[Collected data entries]
◆ ◆ ◆ ◆
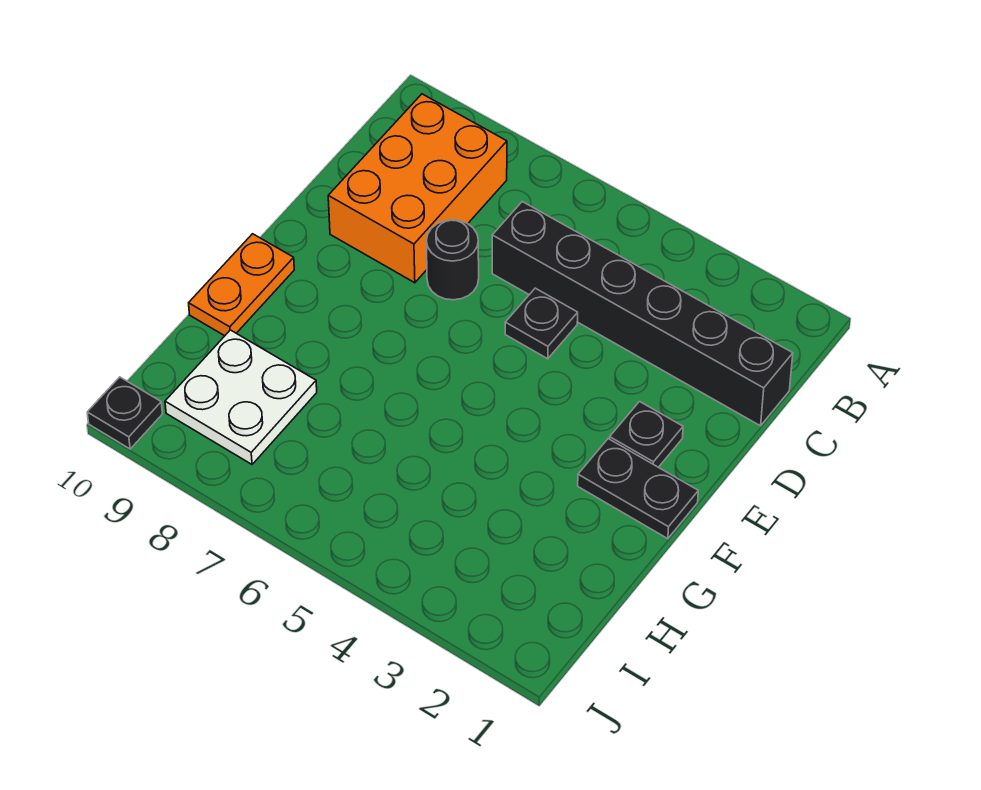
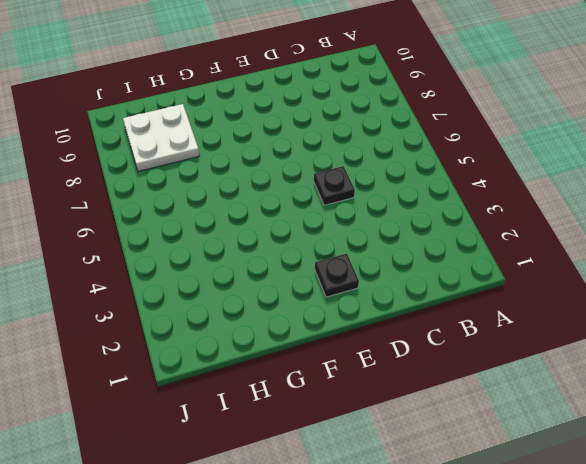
none -> orange brick B8:D9 level 1
none -> black brick C1:C6 level 1

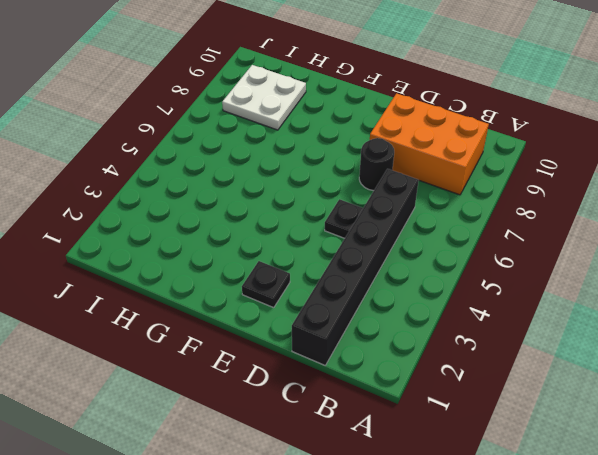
none -> black plate F1:F2 level 1
none -> orange plate F10:G10 level 1

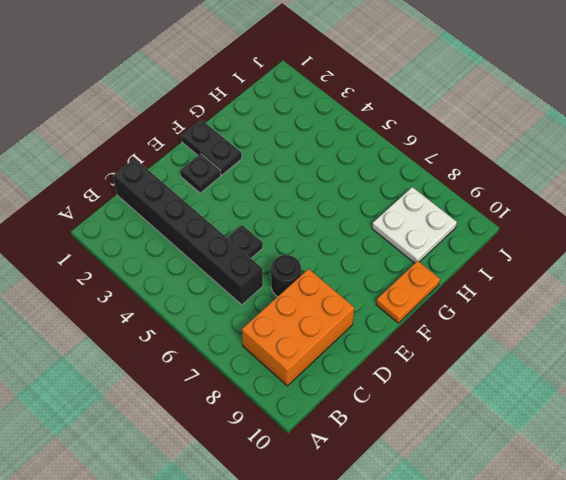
none -> black plate J10 level 1

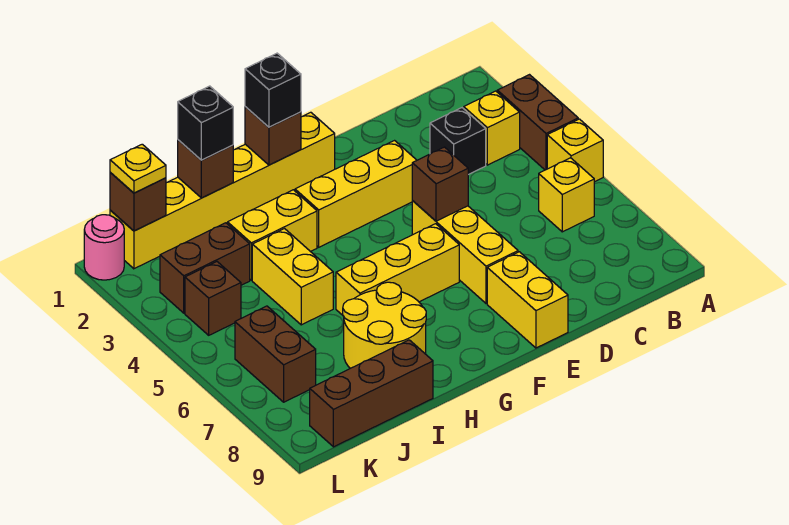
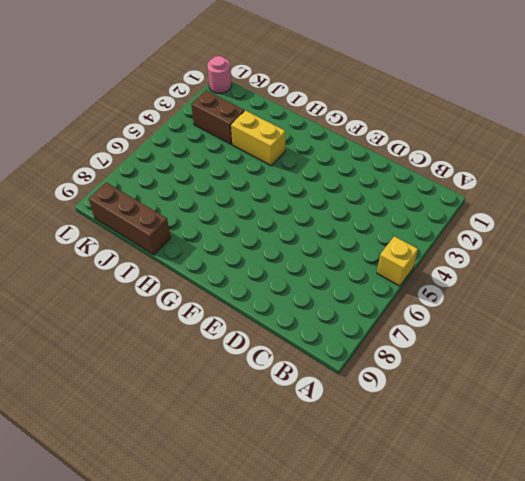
none -> brown brick A3:A4 level 1
none -> yellow brick B3 level 1
none -> yellow brick B6 level 1

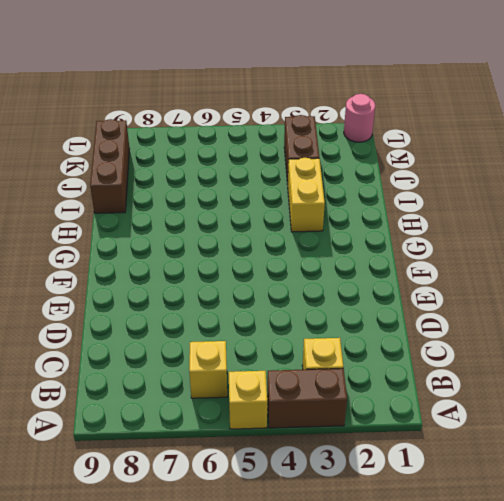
none -> black brick C3 level 1
none -> yellow brick E3:G3 level 1
none -> yellow brick E5:E7 level 1

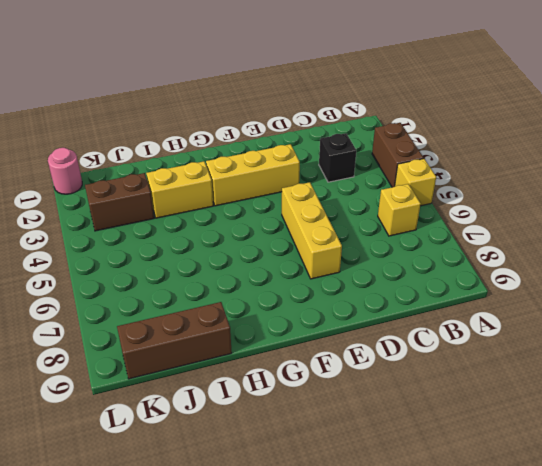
none -> yellow brick B3 level 1
none -> yellow brick E8:E9 level 1
none -> yellow brick F1:K1 level 1

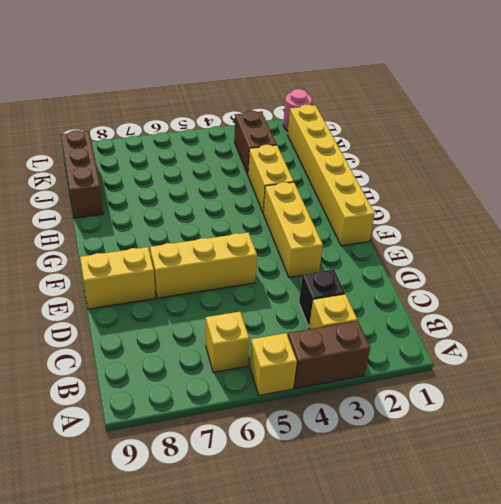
none -> yellow brick F6:H6 level 1
none -> yellow round brick H7:I8 level 1
none -> yellow brick I4:I5 level 1

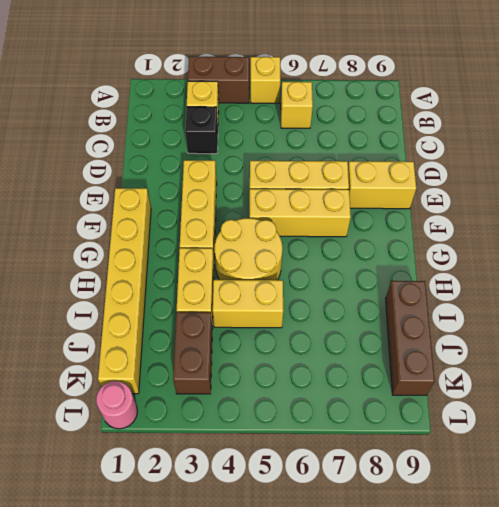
yellow brick F5:F7 level 1 -> yellow brick F6:H6 level 1
yellow round brick G4:H5 level 1 -> yellow round brick H7:I8 level 1
none -> brown brick K4 level 1
none -> brown brick K6:K7 level 1
none -> brown brick E5 level 2

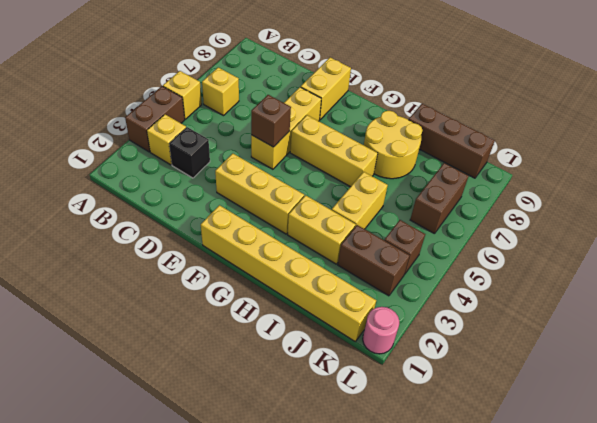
none -> brown brick G1 level 2
none -> brown brick I1 level 2
none -> brown brick K1 level 2

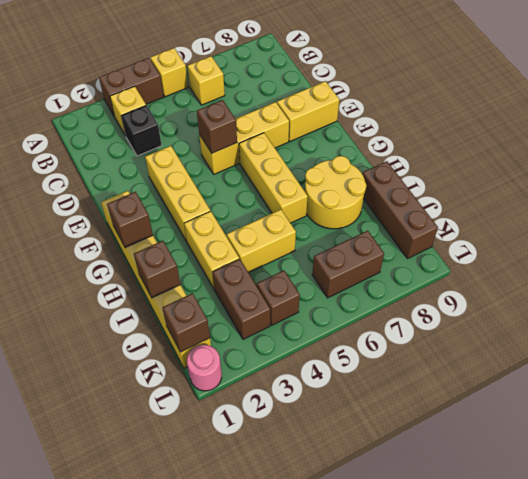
none -> black brick G1 level 3
none -> black brick I1 level 3
none -> yellow plate K1 level 3

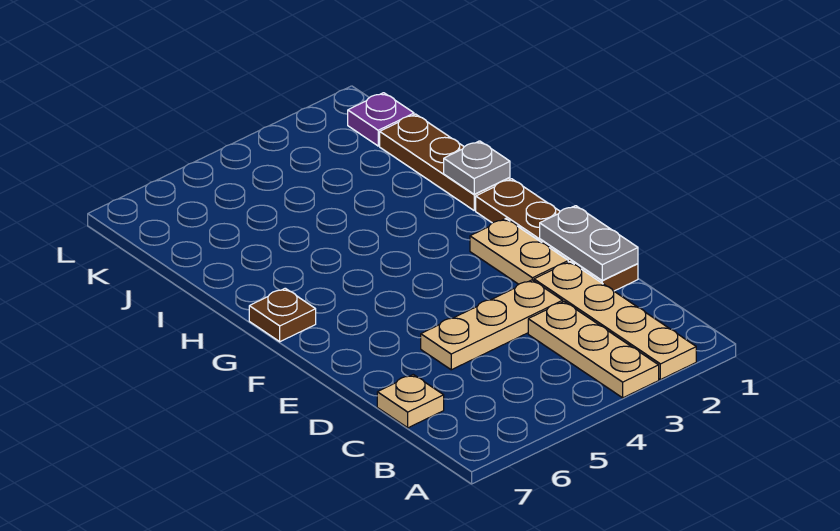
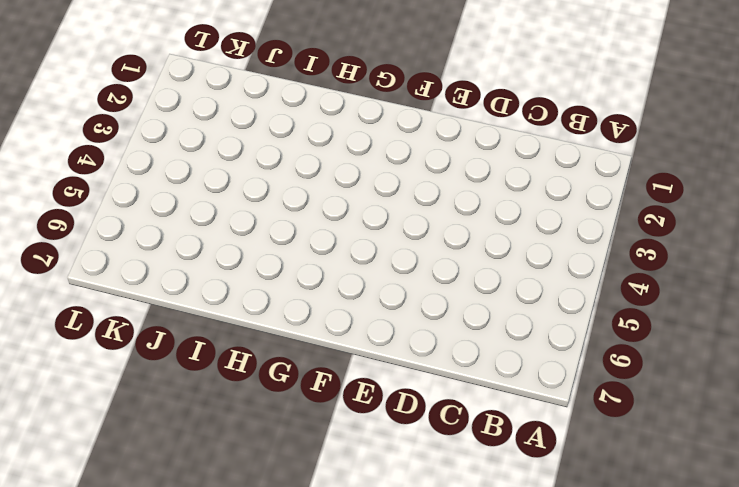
none -> tan plate A2:D2 level 1
none -> tan plate A3:C3 level 1

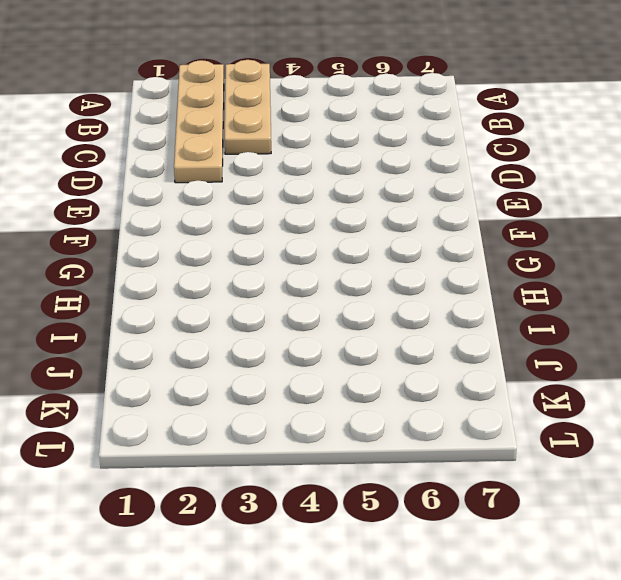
none -> tan plate C7 level 1
none -> brown plate D1:G1 level 1

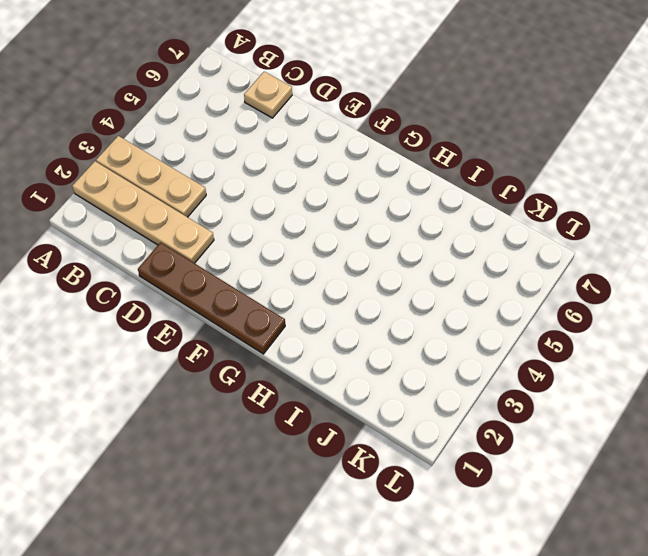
none -> tan plate D3:D5 level 1
none -> tan plate E2:F2 level 1

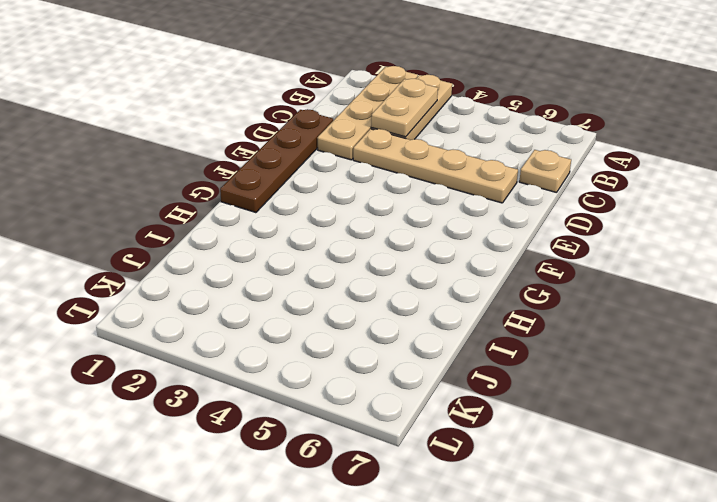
tan plate B3:C3 level 2 -> tan plate E2:F2 level 1
tan plate D3:D6 level 1 -> tan plate D3:D5 level 1
none -> brown plate G7 level 1
none -> brown plate H1:J1 level 1

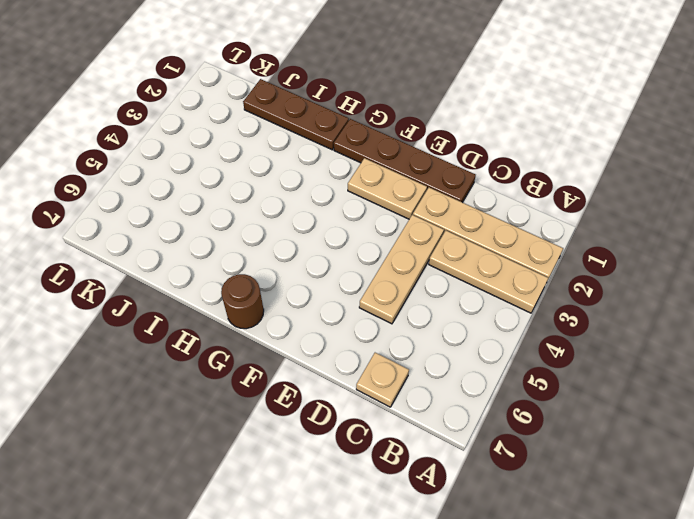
brown round brick G7 level 1 -> brown plate G7 level 1
none -> purple plate K1 level 1
none -> grey plate D1:E1 level 2

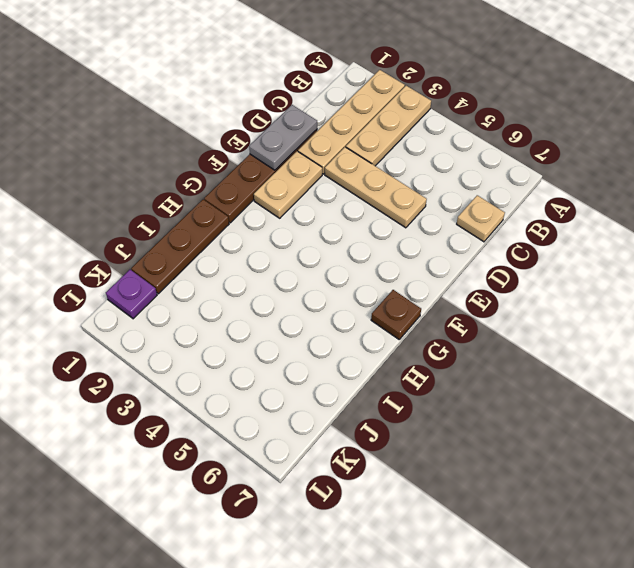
none -> grey plate H1 level 2

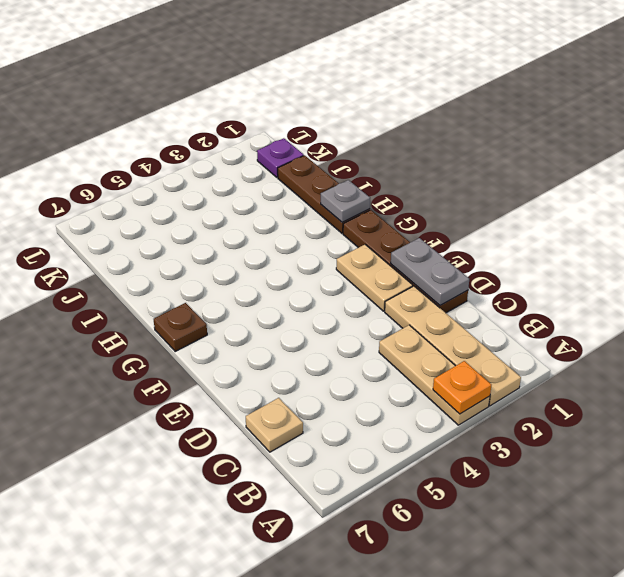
orange plate A3 level 2 -> none
none -> tan plate D3:D5 level 1

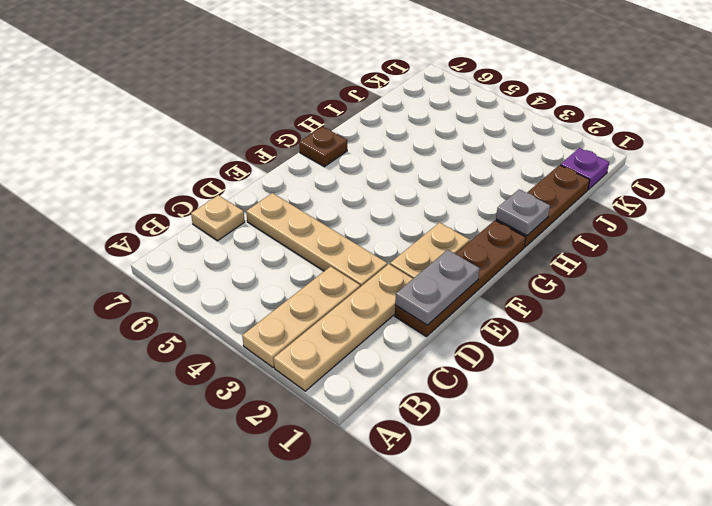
tan plate D3:D6 level 1 -> tan plate D3:D5 level 1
◆ ◆ ◆ ◆
**Your instructions**
Work out how many lines in the records above contain the word "brown", and reply with that number alone.

**Task response**
11